[[ Material shown, beginning ]]

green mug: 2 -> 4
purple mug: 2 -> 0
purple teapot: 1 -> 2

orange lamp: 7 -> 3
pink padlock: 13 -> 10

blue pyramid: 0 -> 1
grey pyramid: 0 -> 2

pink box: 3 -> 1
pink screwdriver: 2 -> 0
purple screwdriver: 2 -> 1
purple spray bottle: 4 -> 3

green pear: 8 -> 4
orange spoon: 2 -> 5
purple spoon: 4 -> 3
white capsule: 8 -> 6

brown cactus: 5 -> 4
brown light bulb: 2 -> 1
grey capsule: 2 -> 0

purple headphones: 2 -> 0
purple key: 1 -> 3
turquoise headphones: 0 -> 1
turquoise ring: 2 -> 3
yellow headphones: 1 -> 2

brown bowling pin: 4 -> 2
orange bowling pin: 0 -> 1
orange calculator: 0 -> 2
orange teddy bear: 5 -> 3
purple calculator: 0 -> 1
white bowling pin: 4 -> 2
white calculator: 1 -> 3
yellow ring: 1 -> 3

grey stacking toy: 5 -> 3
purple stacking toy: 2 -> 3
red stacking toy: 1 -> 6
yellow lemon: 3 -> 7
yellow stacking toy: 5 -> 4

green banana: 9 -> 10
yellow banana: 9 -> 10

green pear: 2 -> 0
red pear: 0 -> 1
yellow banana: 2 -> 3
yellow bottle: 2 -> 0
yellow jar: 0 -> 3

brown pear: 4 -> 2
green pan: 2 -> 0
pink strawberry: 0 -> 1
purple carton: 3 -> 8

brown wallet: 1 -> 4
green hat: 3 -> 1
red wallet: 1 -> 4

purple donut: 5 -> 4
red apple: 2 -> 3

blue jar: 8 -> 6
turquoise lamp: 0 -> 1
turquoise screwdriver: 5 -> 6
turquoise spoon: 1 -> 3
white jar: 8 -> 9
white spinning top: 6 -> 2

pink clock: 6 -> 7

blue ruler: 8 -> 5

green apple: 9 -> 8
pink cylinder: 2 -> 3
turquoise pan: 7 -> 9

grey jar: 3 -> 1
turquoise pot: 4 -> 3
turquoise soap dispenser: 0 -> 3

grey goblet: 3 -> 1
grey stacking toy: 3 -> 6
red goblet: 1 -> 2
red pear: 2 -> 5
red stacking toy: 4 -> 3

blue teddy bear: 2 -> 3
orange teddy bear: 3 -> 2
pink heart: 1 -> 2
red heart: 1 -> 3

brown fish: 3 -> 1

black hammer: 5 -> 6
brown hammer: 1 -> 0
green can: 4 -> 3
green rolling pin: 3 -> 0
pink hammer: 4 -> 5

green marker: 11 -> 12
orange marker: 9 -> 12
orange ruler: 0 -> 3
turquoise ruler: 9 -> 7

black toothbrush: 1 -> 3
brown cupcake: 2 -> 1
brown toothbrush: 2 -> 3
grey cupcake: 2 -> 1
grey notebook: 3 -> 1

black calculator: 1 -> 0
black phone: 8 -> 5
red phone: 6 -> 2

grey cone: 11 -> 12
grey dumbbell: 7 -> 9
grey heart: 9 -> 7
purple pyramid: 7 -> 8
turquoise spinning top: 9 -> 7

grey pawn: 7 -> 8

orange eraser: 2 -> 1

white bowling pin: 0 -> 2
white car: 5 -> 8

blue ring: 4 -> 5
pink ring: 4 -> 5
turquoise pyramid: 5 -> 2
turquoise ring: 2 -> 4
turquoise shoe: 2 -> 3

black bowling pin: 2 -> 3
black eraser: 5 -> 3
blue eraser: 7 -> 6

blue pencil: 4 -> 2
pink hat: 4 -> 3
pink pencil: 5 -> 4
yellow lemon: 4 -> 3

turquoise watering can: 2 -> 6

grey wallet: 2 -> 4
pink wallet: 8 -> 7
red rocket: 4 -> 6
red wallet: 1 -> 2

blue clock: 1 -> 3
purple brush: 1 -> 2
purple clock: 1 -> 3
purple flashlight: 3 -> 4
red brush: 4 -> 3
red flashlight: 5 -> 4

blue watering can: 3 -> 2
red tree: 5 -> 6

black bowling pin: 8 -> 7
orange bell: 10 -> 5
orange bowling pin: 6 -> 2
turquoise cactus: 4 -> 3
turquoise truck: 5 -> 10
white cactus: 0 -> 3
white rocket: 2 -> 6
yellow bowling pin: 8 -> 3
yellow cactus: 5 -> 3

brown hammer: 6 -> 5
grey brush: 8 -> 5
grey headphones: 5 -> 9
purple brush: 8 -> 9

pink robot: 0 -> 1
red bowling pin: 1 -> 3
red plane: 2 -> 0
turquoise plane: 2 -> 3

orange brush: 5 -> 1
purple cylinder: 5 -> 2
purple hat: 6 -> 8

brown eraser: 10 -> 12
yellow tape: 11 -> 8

[[ Material shown, end ]]

- Aim of the exercise: Once you have read the data above, print all of it again exactly.

- Your response:
green mug: 2 -> 4
purple mug: 2 -> 0
purple teapot: 1 -> 2

orange lamp: 7 -> 3
pink padlock: 13 -> 10

blue pyramid: 0 -> 1
grey pyramid: 0 -> 2

pink box: 3 -> 1
pink screwdriver: 2 -> 0
purple screwdriver: 2 -> 1
purple spray bottle: 4 -> 3

green pear: 8 -> 4
orange spoon: 2 -> 5
purple spoon: 4 -> 3
white capsule: 8 -> 6

brown cactus: 5 -> 4
brown light bulb: 2 -> 1
grey capsule: 2 -> 0

purple headphones: 2 -> 0
purple key: 1 -> 3
turquoise headphones: 0 -> 1
turquoise ring: 2 -> 3
yellow headphones: 1 -> 2

brown bowling pin: 4 -> 2
orange bowling pin: 0 -> 1
orange calculator: 0 -> 2
orange teddy bear: 5 -> 3
purple calculator: 0 -> 1
white bowling pin: 4 -> 2
white calculator: 1 -> 3
yellow ring: 1 -> 3

grey stacking toy: 5 -> 3
purple stacking toy: 2 -> 3
red stacking toy: 1 -> 6
yellow lemon: 3 -> 7
yellow stacking toy: 5 -> 4

green banana: 9 -> 10
yellow banana: 9 -> 10

green pear: 2 -> 0
red pear: 0 -> 1
yellow banana: 2 -> 3
yellow bottle: 2 -> 0
yellow jar: 0 -> 3

brown pear: 4 -> 2
green pan: 2 -> 0
pink strawberry: 0 -> 1
purple carton: 3 -> 8

brown wallet: 1 -> 4
green hat: 3 -> 1
red wallet: 1 -> 4

purple donut: 5 -> 4
red apple: 2 -> 3

blue jar: 8 -> 6
turquoise lamp: 0 -> 1
turquoise screwdriver: 5 -> 6
turquoise spoon: 1 -> 3
white jar: 8 -> 9
white spinning top: 6 -> 2

pink clock: 6 -> 7

blue ruler: 8 -> 5

green apple: 9 -> 8
pink cylinder: 2 -> 3
turquoise pan: 7 -> 9

grey jar: 3 -> 1
turquoise pot: 4 -> 3
turquoise soap dispenser: 0 -> 3

grey goblet: 3 -> 1
grey stacking toy: 3 -> 6
red goblet: 1 -> 2
red pear: 2 -> 5
red stacking toy: 4 -> 3

blue teddy bear: 2 -> 3
orange teddy bear: 3 -> 2
pink heart: 1 -> 2
red heart: 1 -> 3

brown fish: 3 -> 1

black hammer: 5 -> 6
brown hammer: 1 -> 0
green can: 4 -> 3
green rolling pin: 3 -> 0
pink hammer: 4 -> 5

green marker: 11 -> 12
orange marker: 9 -> 12
orange ruler: 0 -> 3
turquoise ruler: 9 -> 7

black toothbrush: 1 -> 3
brown cupcake: 2 -> 1
brown toothbrush: 2 -> 3
grey cupcake: 2 -> 1
grey notebook: 3 -> 1

black calculator: 1 -> 0
black phone: 8 -> 5
red phone: 6 -> 2

grey cone: 11 -> 12
grey dumbbell: 7 -> 9
grey heart: 9 -> 7
purple pyramid: 7 -> 8
turquoise spinning top: 9 -> 7

grey pawn: 7 -> 8

orange eraser: 2 -> 1

white bowling pin: 0 -> 2
white car: 5 -> 8

blue ring: 4 -> 5
pink ring: 4 -> 5
turquoise pyramid: 5 -> 2
turquoise ring: 2 -> 4
turquoise shoe: 2 -> 3

black bowling pin: 2 -> 3
black eraser: 5 -> 3
blue eraser: 7 -> 6

blue pencil: 4 -> 2
pink hat: 4 -> 3
pink pencil: 5 -> 4
yellow lemon: 4 -> 3

turquoise watering can: 2 -> 6

grey wallet: 2 -> 4
pink wallet: 8 -> 7
red rocket: 4 -> 6
red wallet: 1 -> 2

blue clock: 1 -> 3
purple brush: 1 -> 2
purple clock: 1 -> 3
purple flashlight: 3 -> 4
red brush: 4 -> 3
red flashlight: 5 -> 4

blue watering can: 3 -> 2
red tree: 5 -> 6

black bowling pin: 8 -> 7
orange bell: 10 -> 5
orange bowling pin: 6 -> 2
turquoise cactus: 4 -> 3
turquoise truck: 5 -> 10
white cactus: 0 -> 3
white rocket: 2 -> 6
yellow bowling pin: 8 -> 3
yellow cactus: 5 -> 3

brown hammer: 6 -> 5
grey brush: 8 -> 5
grey headphones: 5 -> 9
purple brush: 8 -> 9

pink robot: 0 -> 1
red bowling pin: 1 -> 3
red plane: 2 -> 0
turquoise plane: 2 -> 3

orange brush: 5 -> 1
purple cylinder: 5 -> 2
purple hat: 6 -> 8

brown eraser: 10 -> 12
yellow tape: 11 -> 8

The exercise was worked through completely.